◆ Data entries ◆
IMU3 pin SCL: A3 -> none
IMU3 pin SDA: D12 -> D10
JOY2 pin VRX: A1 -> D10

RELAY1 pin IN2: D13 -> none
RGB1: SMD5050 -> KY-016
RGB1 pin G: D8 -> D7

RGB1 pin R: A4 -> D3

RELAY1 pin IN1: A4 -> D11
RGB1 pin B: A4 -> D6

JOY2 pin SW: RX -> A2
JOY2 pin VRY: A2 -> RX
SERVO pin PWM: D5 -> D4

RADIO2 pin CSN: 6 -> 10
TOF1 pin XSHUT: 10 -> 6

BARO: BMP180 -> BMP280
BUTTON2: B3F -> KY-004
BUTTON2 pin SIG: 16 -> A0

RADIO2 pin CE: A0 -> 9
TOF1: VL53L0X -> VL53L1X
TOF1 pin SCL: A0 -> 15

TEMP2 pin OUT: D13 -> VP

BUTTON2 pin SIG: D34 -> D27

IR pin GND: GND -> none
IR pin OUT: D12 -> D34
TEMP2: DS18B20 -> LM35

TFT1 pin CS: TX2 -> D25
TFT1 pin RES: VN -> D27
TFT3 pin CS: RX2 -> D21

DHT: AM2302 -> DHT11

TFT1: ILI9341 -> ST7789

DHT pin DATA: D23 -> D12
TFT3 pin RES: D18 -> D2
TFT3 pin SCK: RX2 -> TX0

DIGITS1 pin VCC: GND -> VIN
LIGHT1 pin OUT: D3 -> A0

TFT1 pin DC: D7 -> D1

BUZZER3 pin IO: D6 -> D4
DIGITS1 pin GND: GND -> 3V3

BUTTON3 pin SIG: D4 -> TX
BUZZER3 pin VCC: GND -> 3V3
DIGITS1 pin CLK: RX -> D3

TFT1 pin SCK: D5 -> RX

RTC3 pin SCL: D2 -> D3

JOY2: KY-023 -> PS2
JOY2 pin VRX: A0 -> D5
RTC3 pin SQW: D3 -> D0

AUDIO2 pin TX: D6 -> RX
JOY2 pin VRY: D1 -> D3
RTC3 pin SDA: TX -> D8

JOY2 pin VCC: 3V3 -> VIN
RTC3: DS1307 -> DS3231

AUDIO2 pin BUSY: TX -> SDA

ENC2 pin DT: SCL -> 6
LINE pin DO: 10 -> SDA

◆ Task brief ◆
Of all the entries above, repeat only the lines from the line that has "RELAY1 pin IN2: D13 -> none" to the line that has "TOF1: VL53L0X -> VL53L1X", both lines included, exactly.

◆ Reply to the exercise ◆
RELAY1 pin IN2: D13 -> none
RGB1: SMD5050 -> KY-016
RGB1 pin G: D8 -> D7

RGB1 pin R: A4 -> D3

RELAY1 pin IN1: A4 -> D11
RGB1 pin B: A4 -> D6

JOY2 pin SW: RX -> A2
JOY2 pin VRY: A2 -> RX
SERVO pin PWM: D5 -> D4

RADIO2 pin CSN: 6 -> 10
TOF1 pin XSHUT: 10 -> 6

BARO: BMP180 -> BMP280
BUTTON2: B3F -> KY-004
BUTTON2 pin SIG: 16 -> A0

RADIO2 pin CE: A0 -> 9
TOF1: VL53L0X -> VL53L1X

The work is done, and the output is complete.